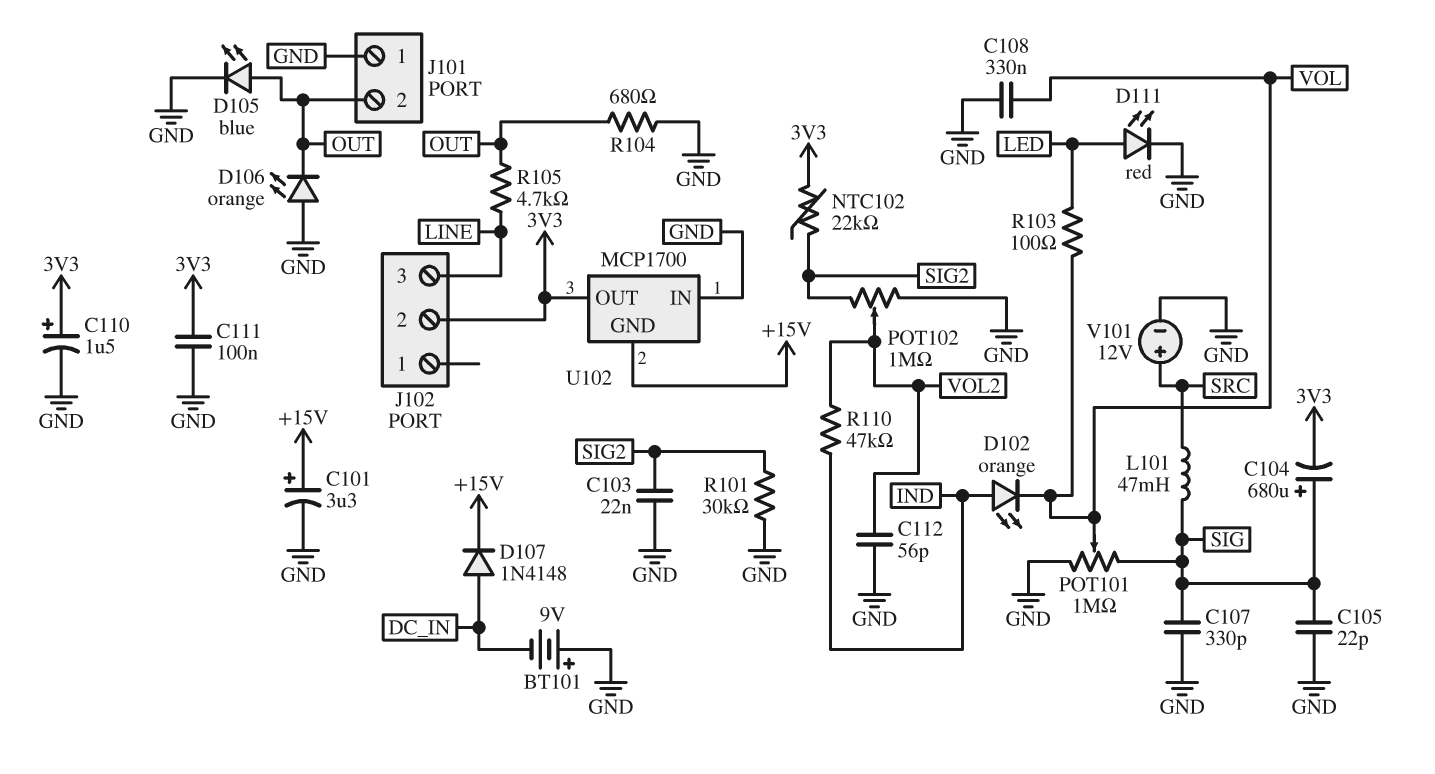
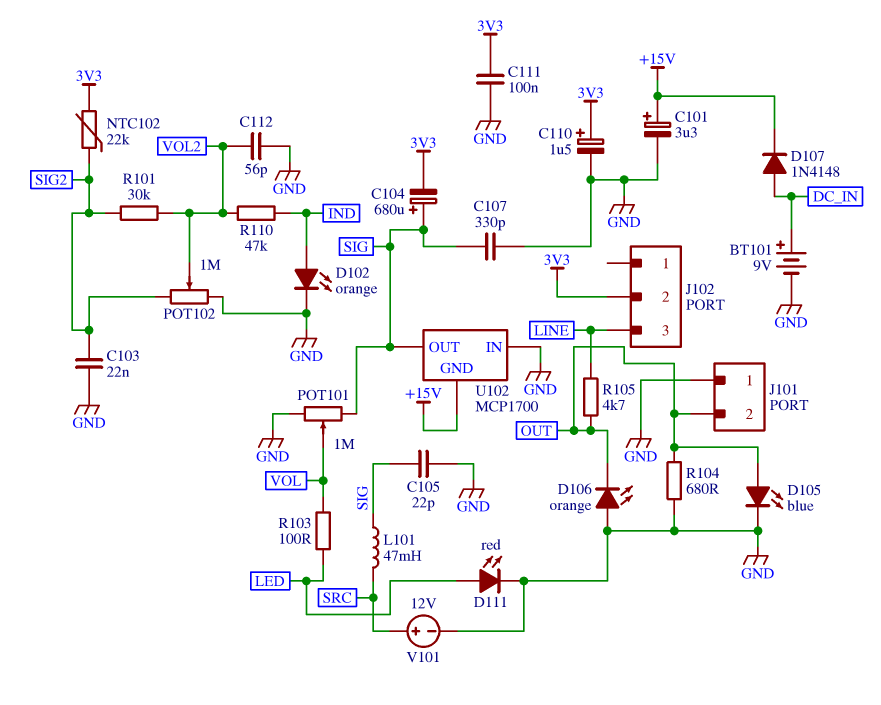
BT101: 9V (plus GND, minus DC_IN) -> 9V (plus DC_IN, minus GND)
C108: 330nF (GND, VOL) -> none
D102: LED orange (A IND, K VOL) -> LED orange (A IND, K GND)
R101: 30k (GND, SIG2) -> 30k (SIG2, VOL2)
U102 pin OUT: 3V3 -> SIG

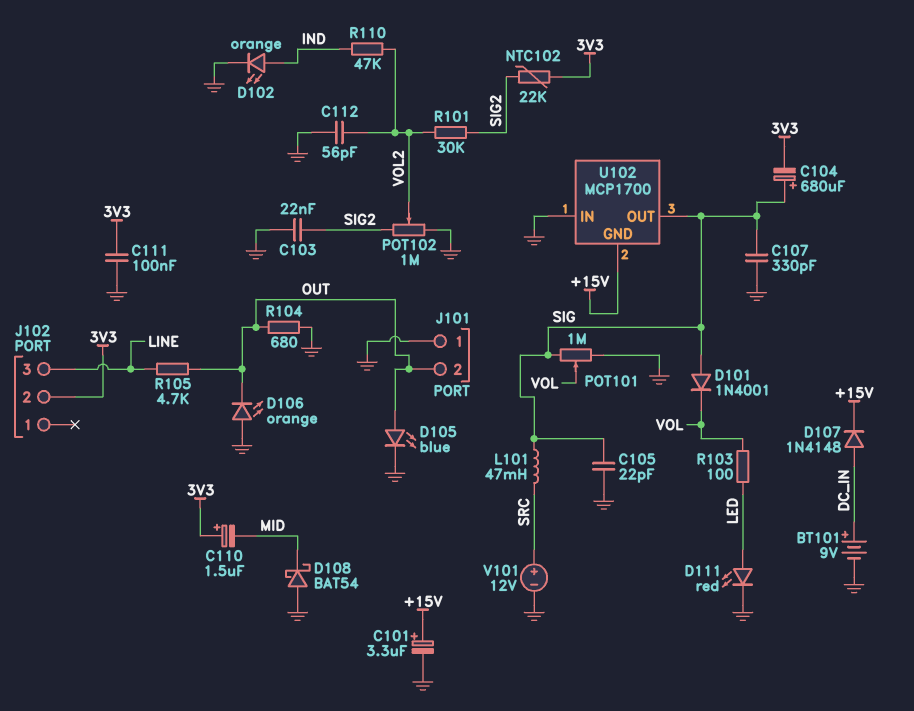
C110: 1.5uF (plus 3V3, minus GND) -> 1.5uF (plus 3V3, minus MID)
D101: none -> diode 1N4001 (A SIG, K VOL)
D108: none -> schottky BAT54 (A GND, K MID)

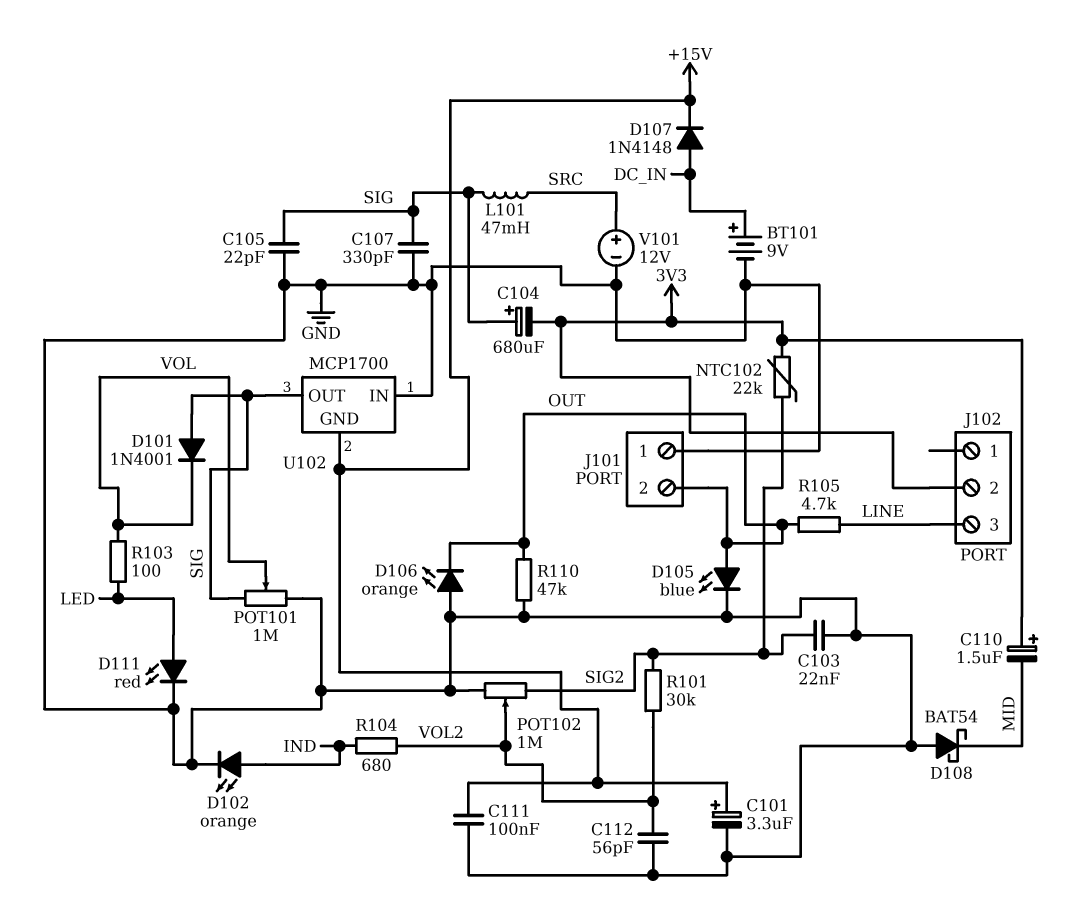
C111: 100nF (3V3, GND) -> 100nF (+15V, GND)
R104: 680 (GND, OUT) -> 680 (IND, VOL2)
R110: 47k (IND, VOL2) -> 47k (GND, OUT)

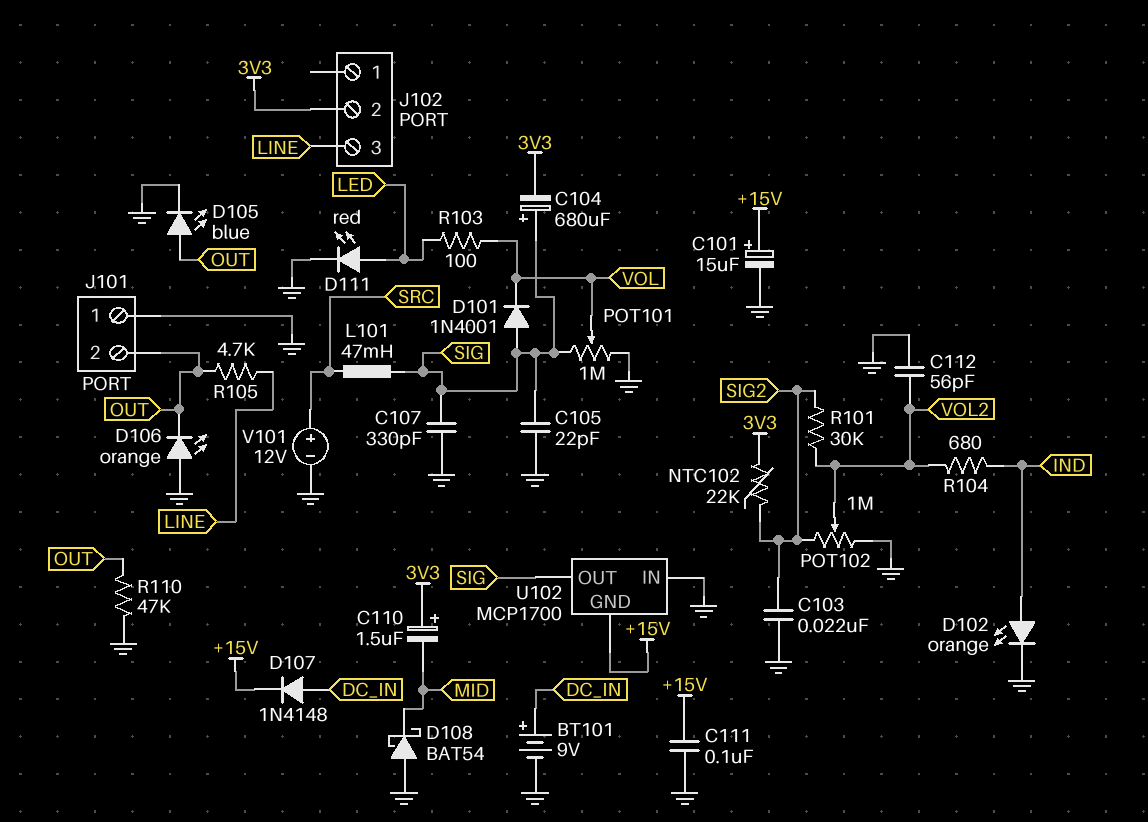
C101: 3.3uF (plus +15V, minus GND) -> 15uF (plus +15V, minus GND)

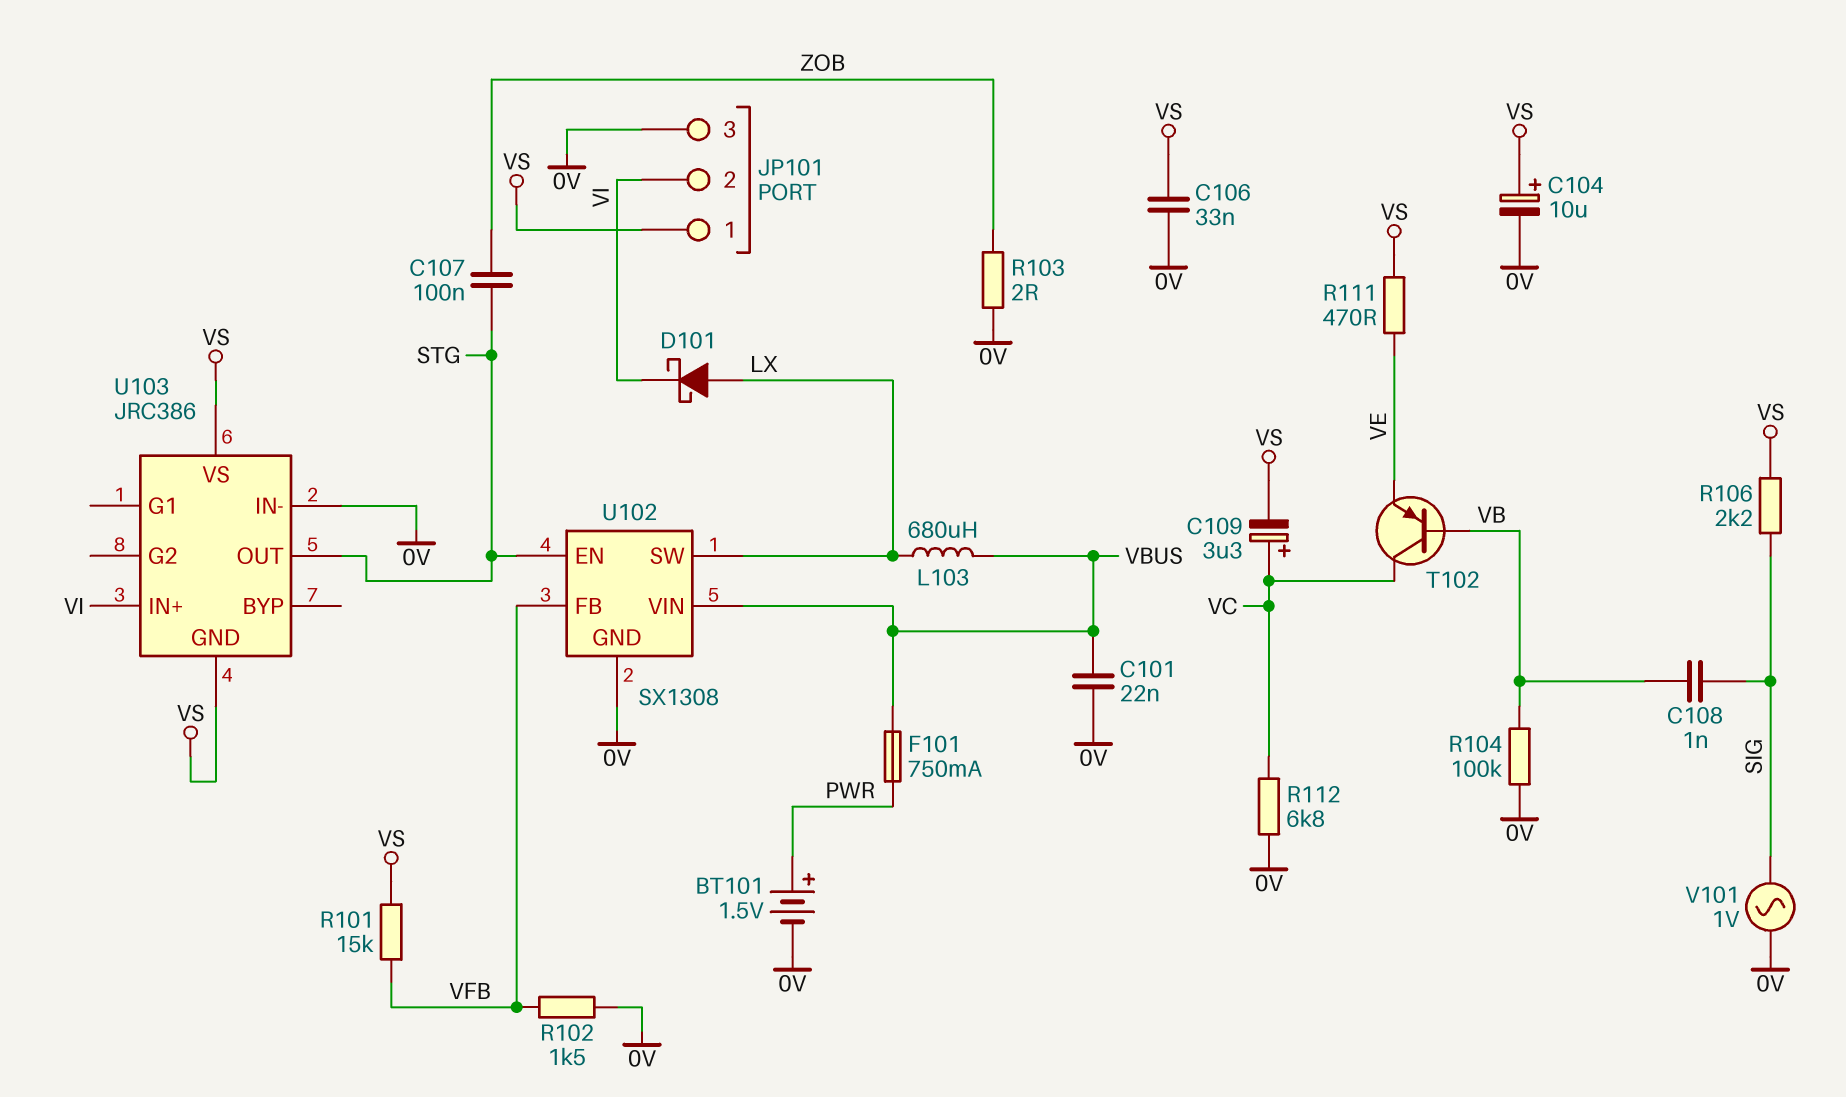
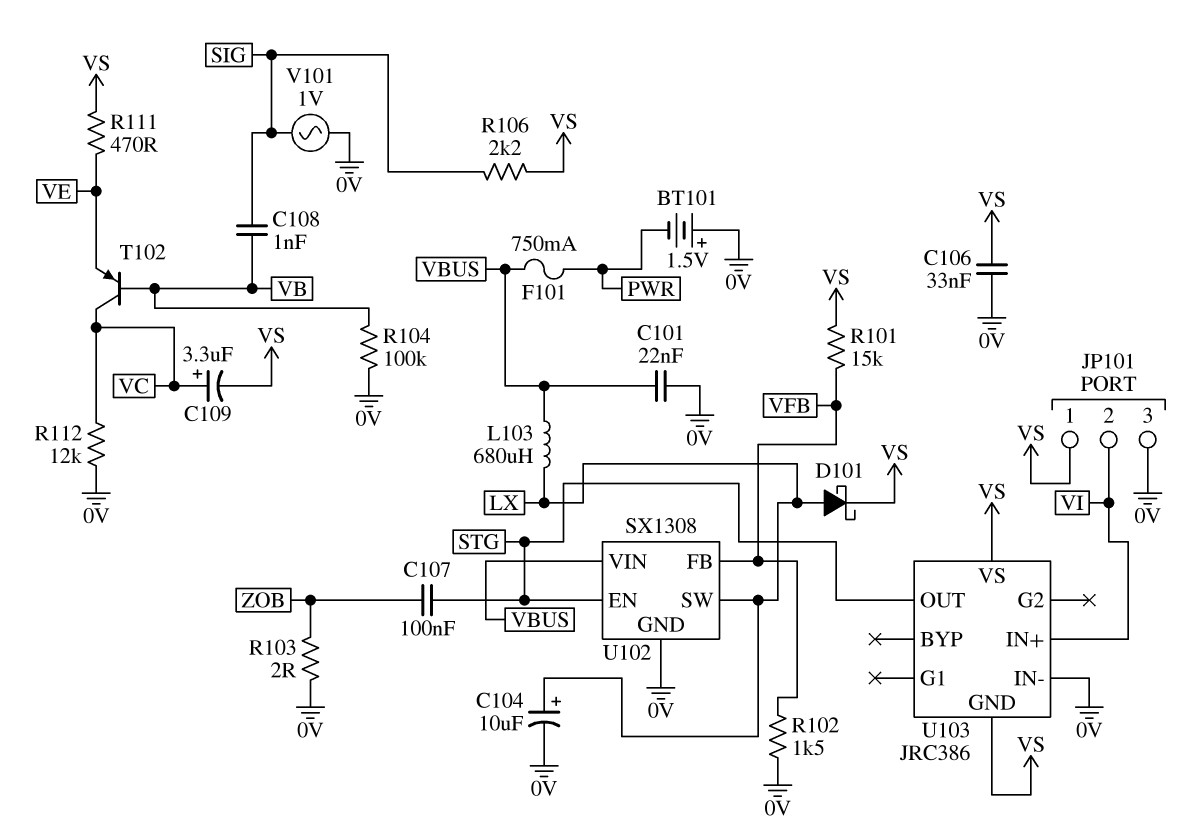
BT101: 1.5V (plus PWR, minus 0V) -> 1.5V (plus 0V, minus PWR)
C104: 10uF (plus VS, minus 0V) -> 10uF (plus LX, minus 0V)
D101: schottky (A LX, K VI) -> schottky (A LX, K VS)
R112: 6.8k (0V, VC) -> 12k (0V, VC)

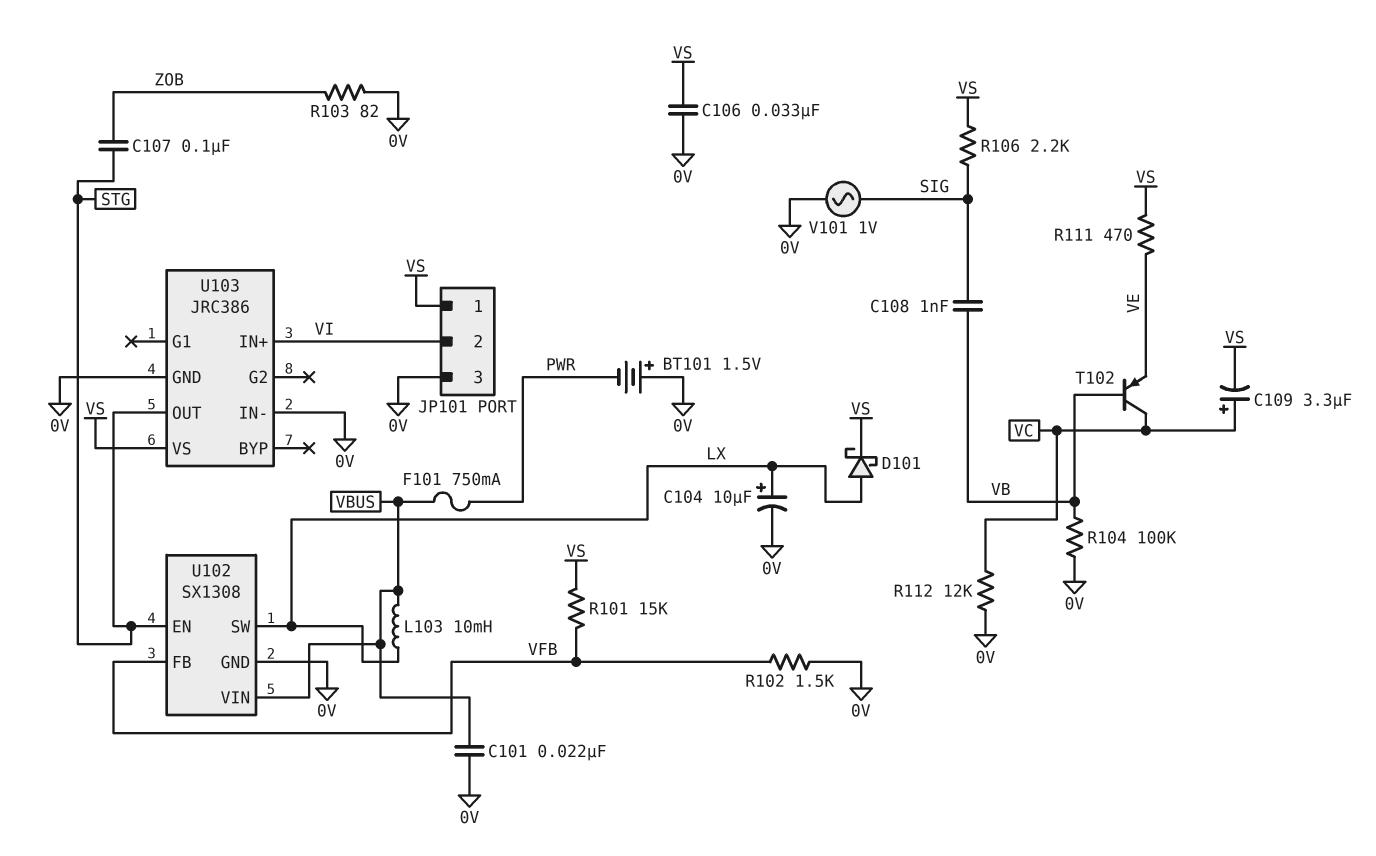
L103: 680uH (LX, VBUS) -> 10mH (LX, VBUS)
R103: 2 (0V, ZOB) -> 82 (0V, ZOB)
U103 pin GND: VS -> 0V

________________

Work item:
Transcribe the listing above exactly, but only from the line with "D102: LED orange" through the line with "L103: 680uH (LX, VBUS) -> 10mH (LX, VBUS)". Include both of those lines and omit the pictures.

Solution for this problem:
D102: LED orange (A IND, K VOL) -> LED orange (A IND, K GND)
R101: 30k (GND, SIG2) -> 30k (SIG2, VOL2)
U102 pin OUT: 3V3 -> SIG

C110: 1.5uF (plus 3V3, minus GND) -> 1.5uF (plus 3V3, minus MID)
D101: none -> diode 1N4001 (A SIG, K VOL)
D108: none -> schottky BAT54 (A GND, K MID)

C111: 100nF (3V3, GND) -> 100nF (+15V, GND)
R104: 680 (GND, OUT) -> 680 (IND, VOL2)
R110: 47k (IND, VOL2) -> 47k (GND, OUT)

C101: 3.3uF (plus +15V, minus GND) -> 15uF (plus +15V, minus GND)

BT101: 1.5V (plus PWR, minus 0V) -> 1.5V (plus 0V, minus PWR)
C104: 10uF (plus VS, minus 0V) -> 10uF (plus LX, minus 0V)
D101: schottky (A LX, K VI) -> schottky (A LX, K VS)
R112: 6.8k (0V, VC) -> 12k (0V, VC)

L103: 680uH (LX, VBUS) -> 10mH (LX, VBUS)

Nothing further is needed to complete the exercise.